## [Task material]
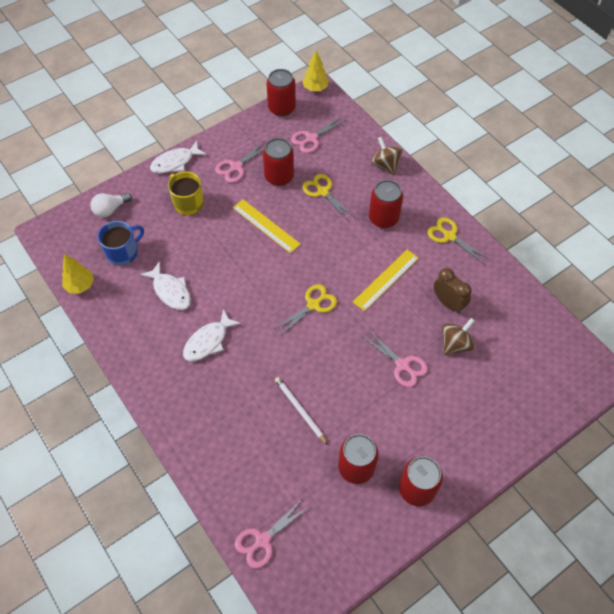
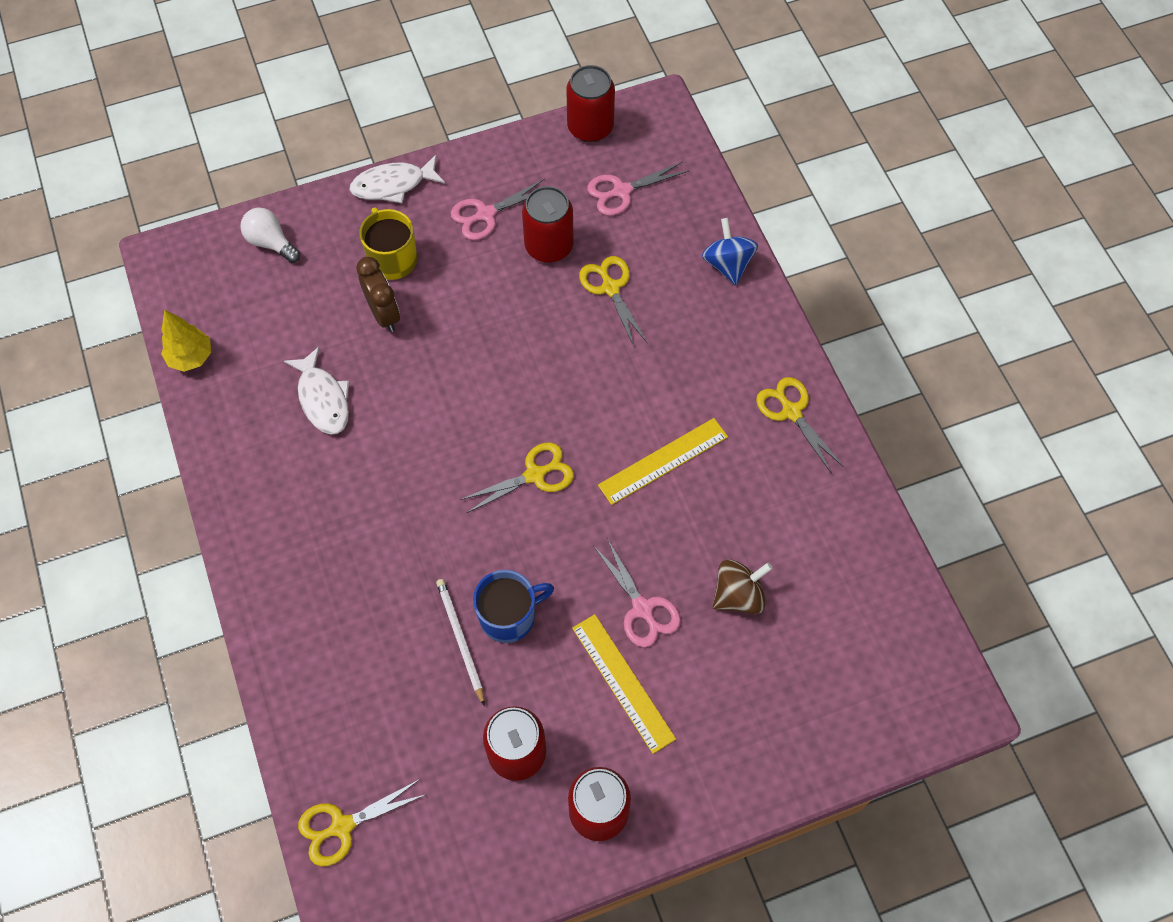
camera: 15 degrees right, 5 degrees up
(110, 210) = (271, 243): white light bulb -> white light bulb turned 60 degrees clockwise
(123, 252) = (270, 318): blue mug -> blue mug (509, 616)
(208, 341) = (355, 494): white fish -> none
(263, 540) = (342, 826): pink scissors -> yellow scissors
(266, 225) = (502, 325): yellow ruler -> yellow ruler (623, 682)
(315, 88) = (656, 104): yellow tree -> none
(383, 218) = (694, 356): red can -> none
(385, 165) = (727, 264): brown spinning top -> blue spinning top
(448, 303) = (750, 524): brown clock -> brown clock (384, 314)

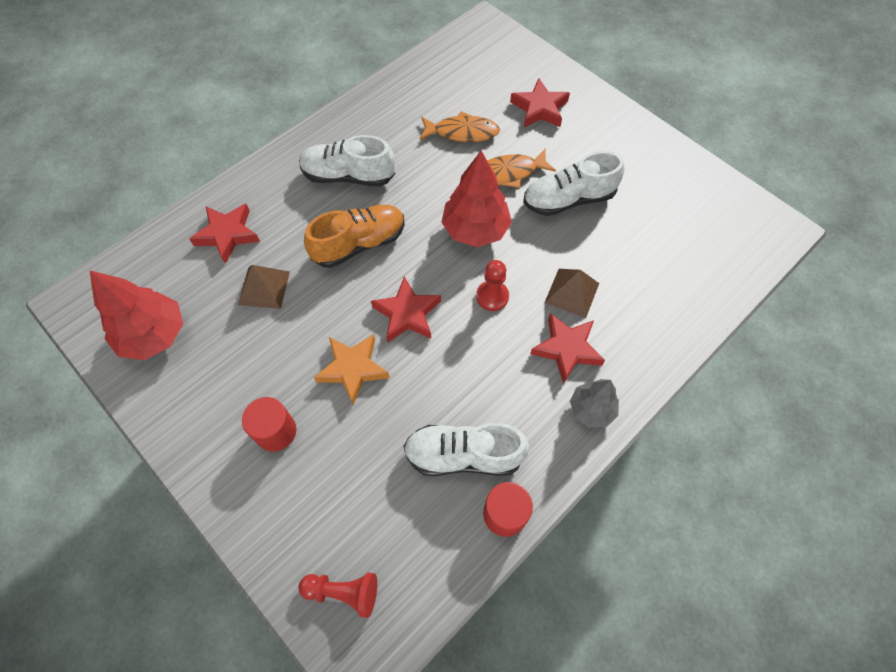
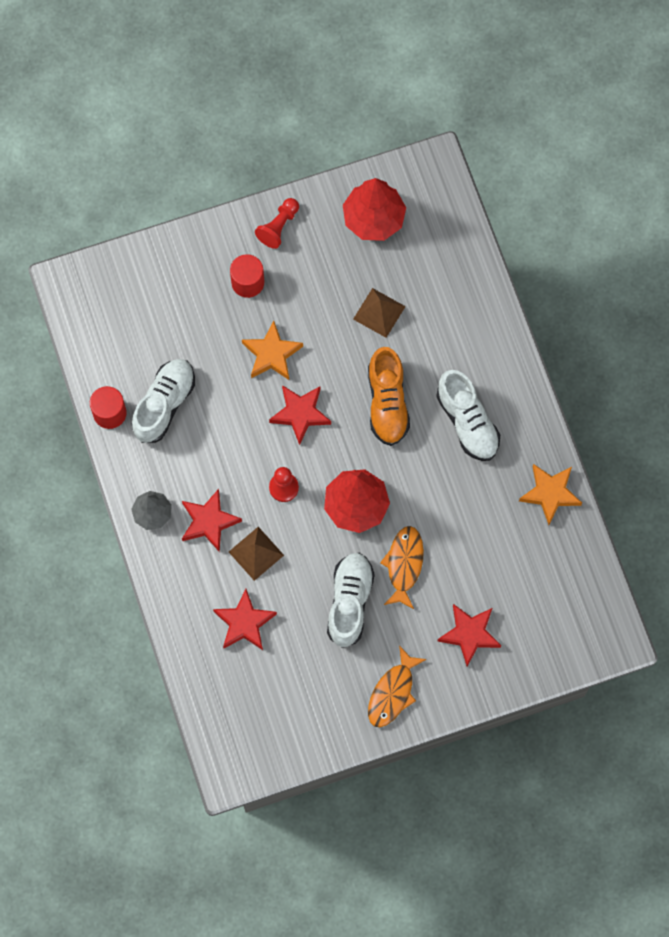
camera: 115 degrees right, 10 degrees up
(227, 234) = (448, 300): red star -> red star (244, 623)
(343, 592) = (113, 288): red pawn -> red pawn (278, 227)
(348, 176) = (467, 422): white shoe -> white shoe turned 120 degrees clockwise
(386, 98) = (550, 493): none -> orange star
(462, 132) = (473, 546): orange fish -> orange fish (392, 692)

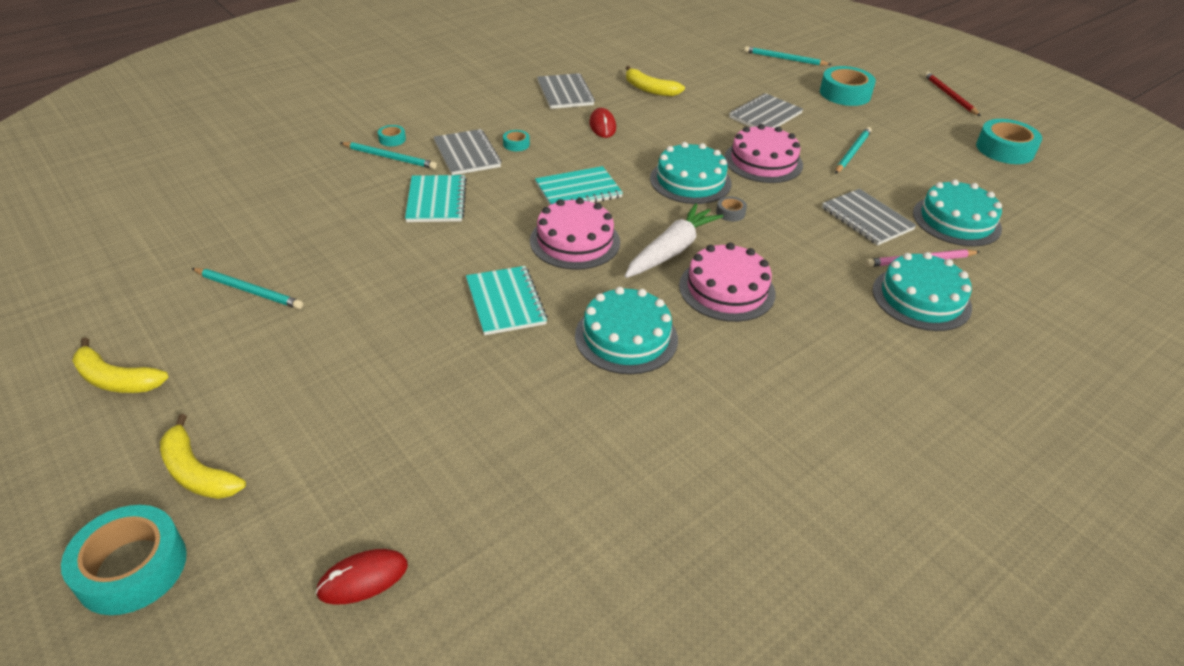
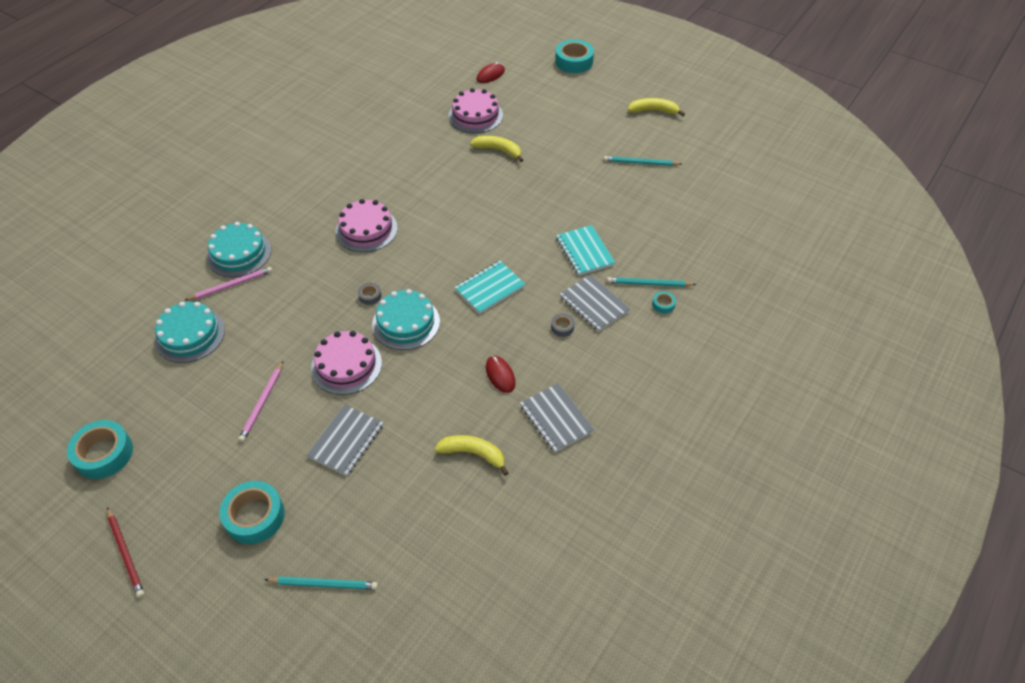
camera: 165 degrees right, 10 degrees up
(197, 472) = (581, 89): yellow banana -> yellow banana (498, 150)
(505, 302) = (496, 189): turquoise notebook -> none
(516, 144) = (562, 327): turquoise tape -> grey tape
(575, 241) = (474, 242): pink cake -> pink cake (475, 115)
(626, 337) = (420, 185): turquoise cake -> none
(671, 250) = (407, 251): white carrot -> none
(852, 152) = (262, 403): turquoise pencil -> pink pencil
(866, 219) = (263, 317): grey notebook -> none

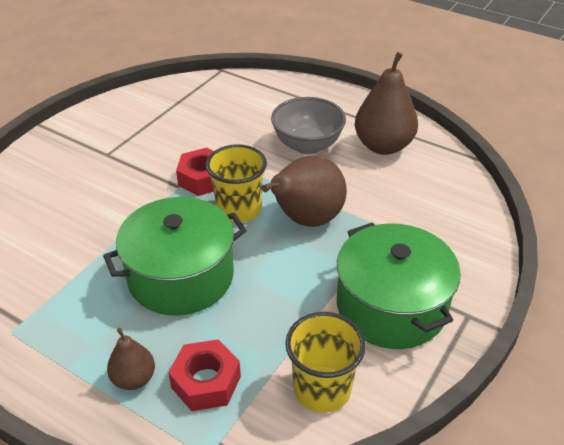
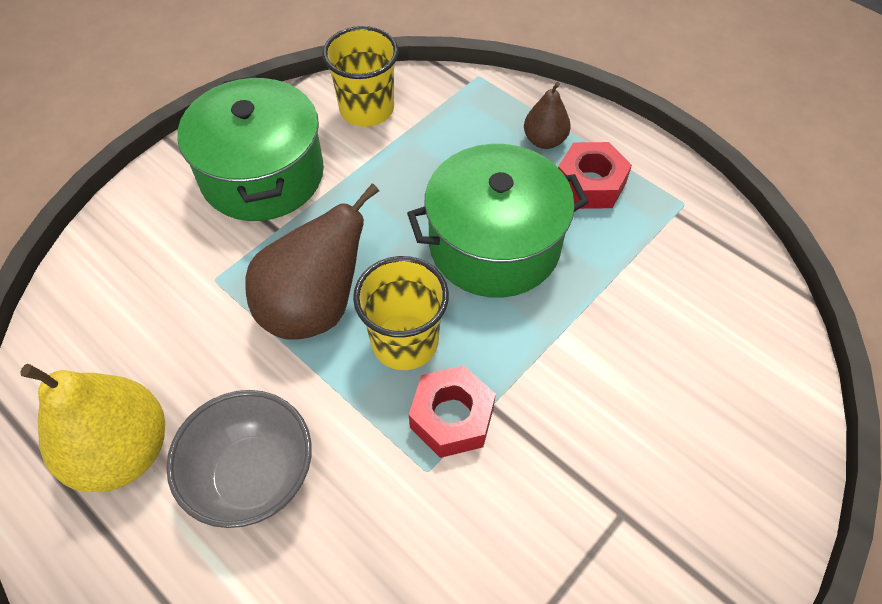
camera: 170 degrees left, 15 degrees up
(206, 382) = (474, 129): red nut -> red nut (590, 184)
(383, 146) = (122, 451): brown pear -> yellow pear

## [Requirement]
Above are some records. Output exactly the lines from the one that contains "(123, 252) = (270, 318): blue" to the one that contains "camera: 165 degrees right, 10 degrees up", keeping both, and omit the pictures.

## [Written reply]
(123, 252) = (270, 318): blue mug -> blue mug (509, 616)
(208, 341) = (355, 494): white fish -> none
(263, 540) = (342, 826): pink scissors -> yellow scissors
(266, 225) = (502, 325): yellow ruler -> yellow ruler (623, 682)
(315, 88) = (656, 104): yellow tree -> none
(383, 218) = (694, 356): red can -> none
(385, 165) = (727, 264): brown spinning top -> blue spinning top
(448, 303) = (750, 524): brown clock -> brown clock (384, 314)

camera: 115 degrees right, 10 degrees up
(227, 234) = (448, 300): red star -> red star (244, 623)
(343, 592) = (113, 288): red pawn -> red pawn (278, 227)
(348, 176) = (467, 422): white shoe -> white shoe turned 120 degrees clockwise
(386, 98) = (550, 493): none -> orange star
(462, 132) = (473, 546): orange fish -> orange fish (392, 692)

camera: 165 degrees right, 10 degrees up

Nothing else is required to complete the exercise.